Exercise instructions
Transcribe the listing in full. Keep every line exactly as it stands.

☆ ☆ ☆ ☆

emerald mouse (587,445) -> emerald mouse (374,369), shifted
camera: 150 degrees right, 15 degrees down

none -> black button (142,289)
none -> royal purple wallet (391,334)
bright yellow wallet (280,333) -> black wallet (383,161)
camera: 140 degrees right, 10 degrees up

☆ ☆ ☆ ☆

Answer box
emerald mouse (587,445) -> emerald mouse (374,369), shifted
camera: 150 degrees right, 15 degrees down

none -> black button (142,289)
none -> royal purple wallet (391,334)
bright yellow wallet (280,333) -> black wallet (383,161)
camera: 140 degrees right, 10 degrees up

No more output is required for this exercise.